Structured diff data
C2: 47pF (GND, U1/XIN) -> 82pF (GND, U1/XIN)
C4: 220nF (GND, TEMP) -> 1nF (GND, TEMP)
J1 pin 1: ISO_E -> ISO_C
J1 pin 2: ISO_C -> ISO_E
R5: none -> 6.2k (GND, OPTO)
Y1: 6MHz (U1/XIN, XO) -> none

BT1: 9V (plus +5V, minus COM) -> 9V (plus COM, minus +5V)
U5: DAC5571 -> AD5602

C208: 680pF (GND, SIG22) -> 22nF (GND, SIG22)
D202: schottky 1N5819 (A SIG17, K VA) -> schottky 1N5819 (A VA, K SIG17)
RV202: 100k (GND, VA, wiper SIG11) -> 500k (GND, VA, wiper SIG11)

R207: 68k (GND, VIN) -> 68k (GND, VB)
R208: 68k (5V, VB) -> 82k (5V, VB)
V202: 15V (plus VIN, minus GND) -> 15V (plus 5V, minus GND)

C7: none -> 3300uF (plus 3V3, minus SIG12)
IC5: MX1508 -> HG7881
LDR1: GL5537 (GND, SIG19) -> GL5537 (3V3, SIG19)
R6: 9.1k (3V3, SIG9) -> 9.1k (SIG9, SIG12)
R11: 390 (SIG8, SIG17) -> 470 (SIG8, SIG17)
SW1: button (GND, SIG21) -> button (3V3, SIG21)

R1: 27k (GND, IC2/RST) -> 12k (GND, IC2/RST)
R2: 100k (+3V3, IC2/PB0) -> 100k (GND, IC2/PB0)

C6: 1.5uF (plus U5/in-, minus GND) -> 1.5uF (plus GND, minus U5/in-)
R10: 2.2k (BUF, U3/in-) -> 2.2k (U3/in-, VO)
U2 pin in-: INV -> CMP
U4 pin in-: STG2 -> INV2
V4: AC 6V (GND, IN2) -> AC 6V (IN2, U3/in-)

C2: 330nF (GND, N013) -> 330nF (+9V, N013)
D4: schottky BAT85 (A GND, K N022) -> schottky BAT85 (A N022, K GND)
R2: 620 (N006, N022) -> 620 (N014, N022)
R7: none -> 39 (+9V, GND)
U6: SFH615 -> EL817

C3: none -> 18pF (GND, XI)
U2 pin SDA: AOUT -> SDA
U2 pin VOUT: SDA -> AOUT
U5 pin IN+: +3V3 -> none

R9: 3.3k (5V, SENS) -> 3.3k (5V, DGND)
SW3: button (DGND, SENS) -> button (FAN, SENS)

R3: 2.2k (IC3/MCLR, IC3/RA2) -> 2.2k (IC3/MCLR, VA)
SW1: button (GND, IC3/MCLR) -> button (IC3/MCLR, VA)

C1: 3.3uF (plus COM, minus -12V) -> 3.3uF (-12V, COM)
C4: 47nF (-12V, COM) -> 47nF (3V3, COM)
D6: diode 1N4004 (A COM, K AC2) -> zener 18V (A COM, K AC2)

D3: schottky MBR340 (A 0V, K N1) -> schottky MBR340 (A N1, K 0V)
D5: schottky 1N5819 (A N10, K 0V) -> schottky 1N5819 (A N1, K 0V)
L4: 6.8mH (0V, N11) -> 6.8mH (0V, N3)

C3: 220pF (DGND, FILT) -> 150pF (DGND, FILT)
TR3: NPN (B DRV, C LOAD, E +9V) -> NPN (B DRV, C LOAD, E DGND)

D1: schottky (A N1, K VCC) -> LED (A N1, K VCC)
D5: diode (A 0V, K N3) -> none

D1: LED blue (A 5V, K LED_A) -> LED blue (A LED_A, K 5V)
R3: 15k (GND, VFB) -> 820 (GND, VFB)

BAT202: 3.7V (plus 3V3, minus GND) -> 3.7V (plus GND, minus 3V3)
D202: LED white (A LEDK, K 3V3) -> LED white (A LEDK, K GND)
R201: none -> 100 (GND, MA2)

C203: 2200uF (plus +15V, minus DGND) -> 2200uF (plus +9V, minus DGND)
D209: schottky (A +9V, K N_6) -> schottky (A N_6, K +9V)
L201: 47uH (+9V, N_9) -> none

YOUR GOAL
Start at the first line of the entries above. Set down each line exactly through the one with "R2: 100k (+3V3, IC2/PB0)", and stop there.

TASK OUTPUT
C2: 47pF (GND, U1/XIN) -> 82pF (GND, U1/XIN)
C4: 220nF (GND, TEMP) -> 1nF (GND, TEMP)
J1 pin 1: ISO_E -> ISO_C
J1 pin 2: ISO_C -> ISO_E
R5: none -> 6.2k (GND, OPTO)
Y1: 6MHz (U1/XIN, XO) -> none

BT1: 9V (plus +5V, minus COM) -> 9V (plus COM, minus +5V)
U5: DAC5571 -> AD5602

C208: 680pF (GND, SIG22) -> 22nF (GND, SIG22)
D202: schottky 1N5819 (A SIG17, K VA) -> schottky 1N5819 (A VA, K SIG17)
RV202: 100k (GND, VA, wiper SIG11) -> 500k (GND, VA, wiper SIG11)

R207: 68k (GND, VIN) -> 68k (GND, VB)
R208: 68k (5V, VB) -> 82k (5V, VB)
V202: 15V (plus VIN, minus GND) -> 15V (plus 5V, minus GND)

C7: none -> 3300uF (plus 3V3, minus SIG12)
IC5: MX1508 -> HG7881
LDR1: GL5537 (GND, SIG19) -> GL5537 (3V3, SIG19)
R6: 9.1k (3V3, SIG9) -> 9.1k (SIG9, SIG12)
R11: 390 (SIG8, SIG17) -> 470 (SIG8, SIG17)
SW1: button (GND, SIG21) -> button (3V3, SIG21)

R1: 27k (GND, IC2/RST) -> 12k (GND, IC2/RST)
R2: 100k (+3V3, IC2/PB0) -> 100k (GND, IC2/PB0)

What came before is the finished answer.